What this task involves: Pull out every line from the listing that has the word "white".

Input material:
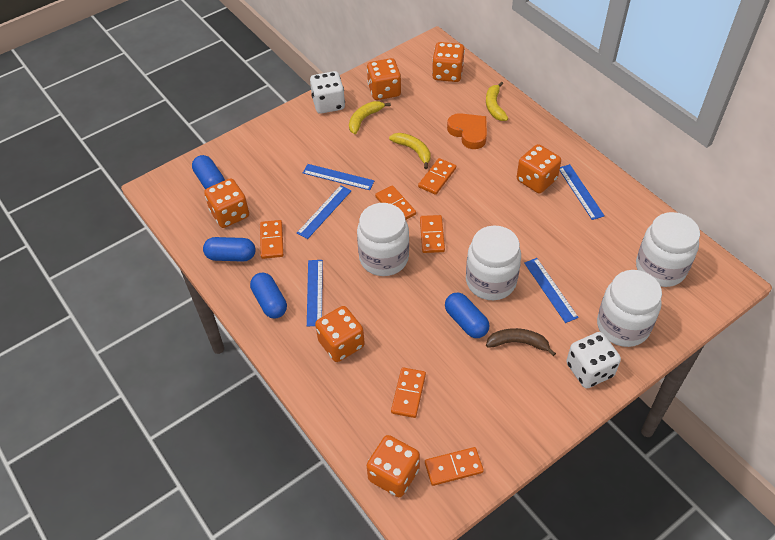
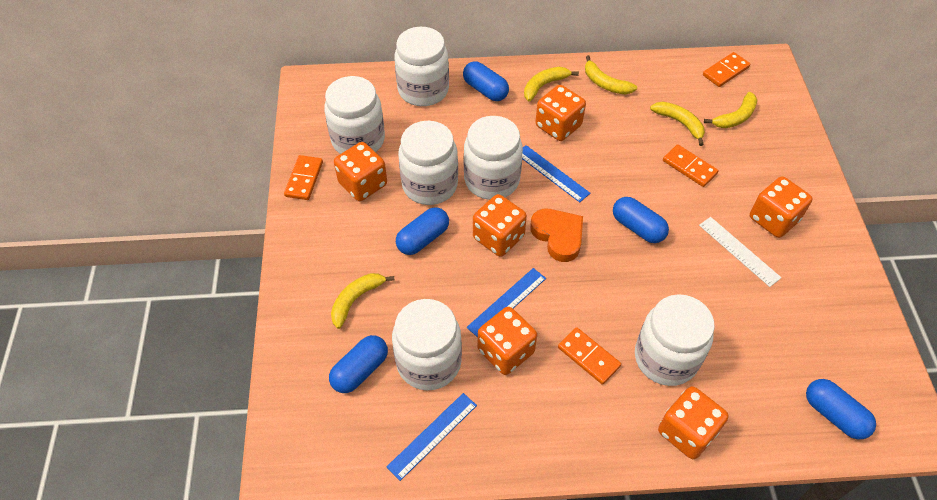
blue capsule: 4 -> 5
blue ruler: 5 -> 3
brown banana: 1 -> 0
orange domino: 6 -> 4
white dice: 2 -> 0
white jar: 4 -> 6
white ruler: 0 -> 1
yellow banana: 3 -> 5

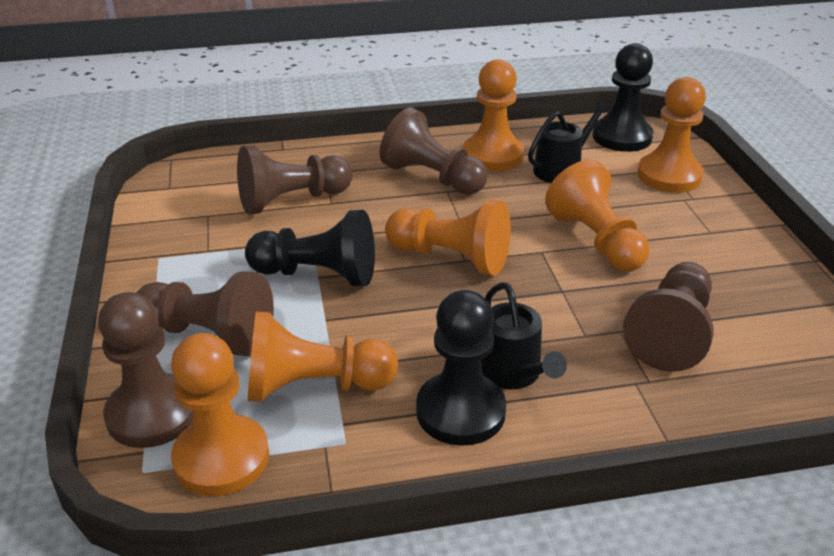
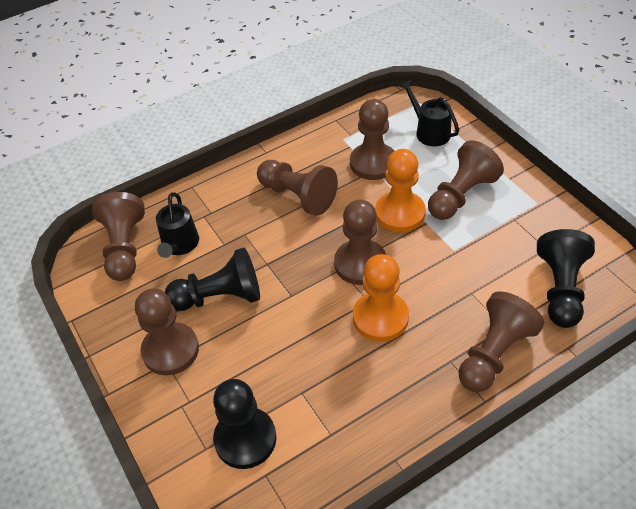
brown pawn: 5 -> 7
orange pawn: 6 -> 2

Problem solution:
white dice: 2 -> 0
white jar: 4 -> 6
white ruler: 0 -> 1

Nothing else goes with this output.